▸ **Instructions to follow**
Only the lines from the beginning of the data through the one with "298,308,337,341 | x1.54 |" belong in the answer, each retyped exactly, with pictures left out.

══ Given data ══

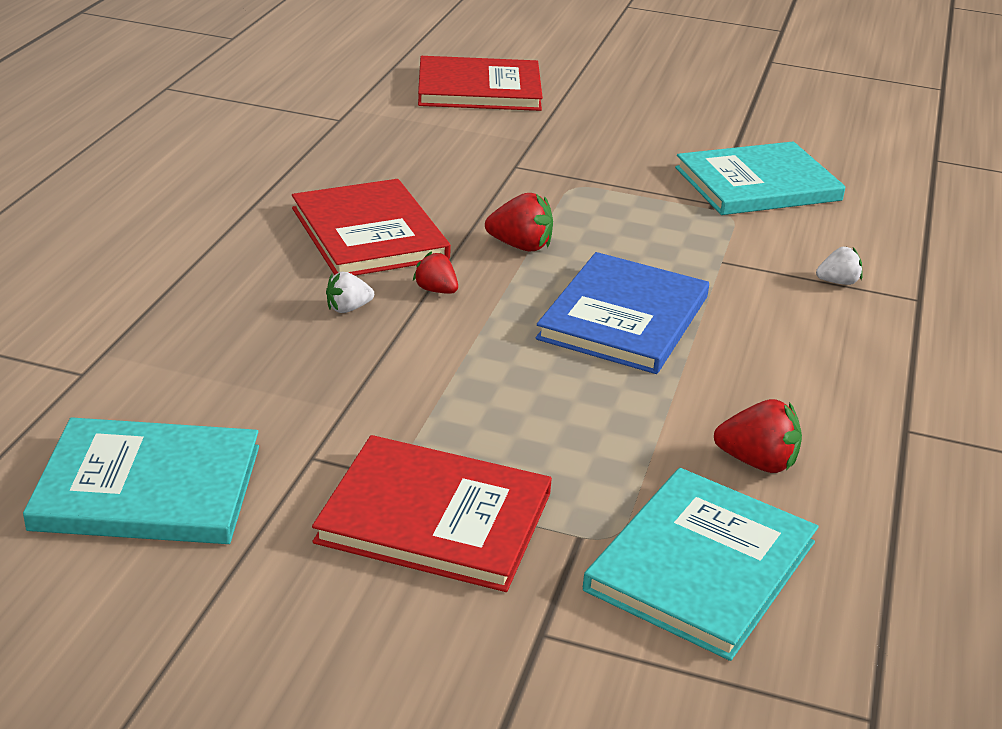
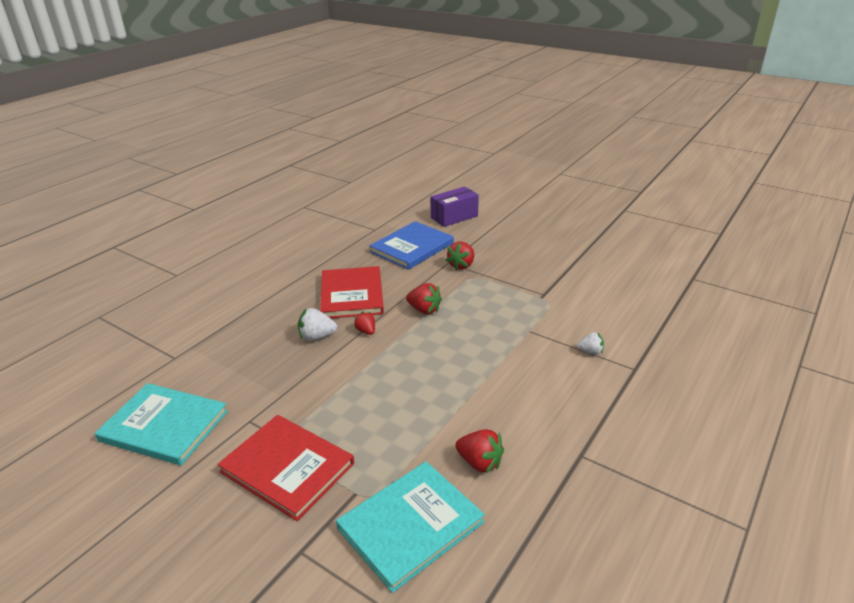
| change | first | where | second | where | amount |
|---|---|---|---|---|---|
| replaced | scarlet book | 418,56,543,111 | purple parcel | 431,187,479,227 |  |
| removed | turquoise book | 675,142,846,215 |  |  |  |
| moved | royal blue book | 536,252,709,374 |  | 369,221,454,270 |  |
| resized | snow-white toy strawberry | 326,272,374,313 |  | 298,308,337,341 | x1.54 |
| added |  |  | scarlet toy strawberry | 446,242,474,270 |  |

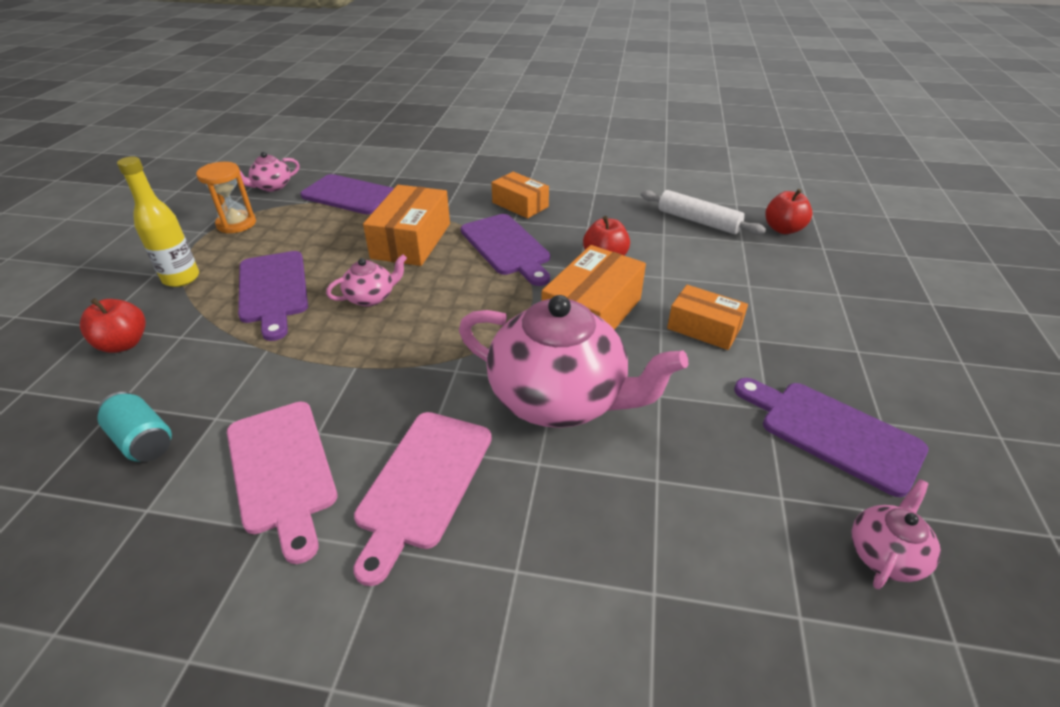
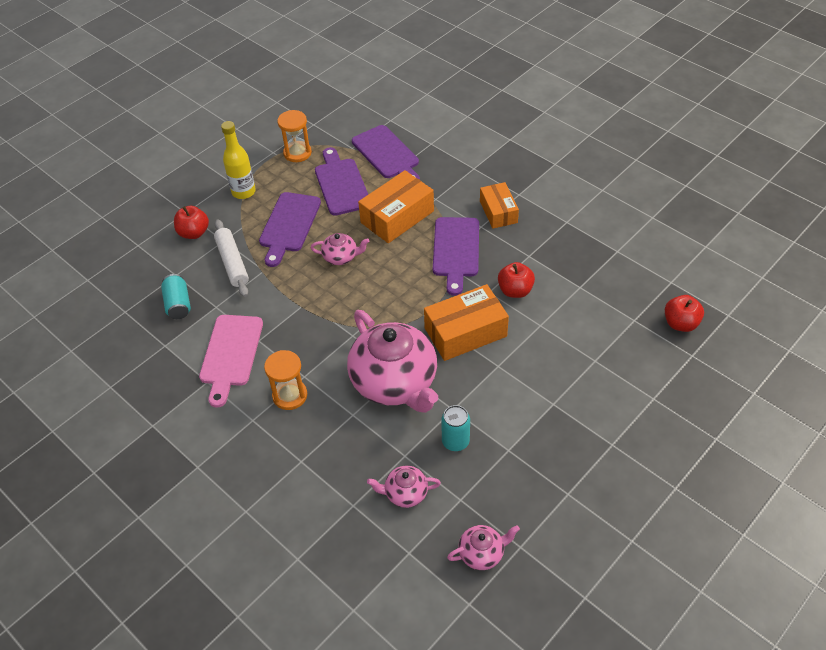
| change | first | where | second | where | amount |
|---|---|---|---|---|---|
| moved | pink teapot | 240,152,300,192 |  | 367,466,441,508 |  |
| moved | snow-white pastry roller | 641,190,766,235 |  | 214,219,249,297 |  |
| removed | bright orange parcel | 667,285,748,350 |  |  |  |
| moved | purple bread board | 734,378,928,497 |  | 315,147,368,216 |  |
| replaced | pink bread board | 353,412,492,586 | bright orange sand timer | 264,350,307,410 |  |
| added |  |  | turquoise tin | 441,405,470,451 |  |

═══

▸ **Task solution**
| change | first | where | second | where | amount |
|---|---|---|---|---|---|
| replaced | scarlet book | 418,56,543,111 | purple parcel | 431,187,479,227 |  |
| removed | turquoise book | 675,142,846,215 |  |  |  |
| moved | royal blue book | 536,252,709,374 |  | 369,221,454,270 |  |
| resized | snow-white toy strawberry | 326,272,374,313 |  | 298,308,337,341 | x1.54 |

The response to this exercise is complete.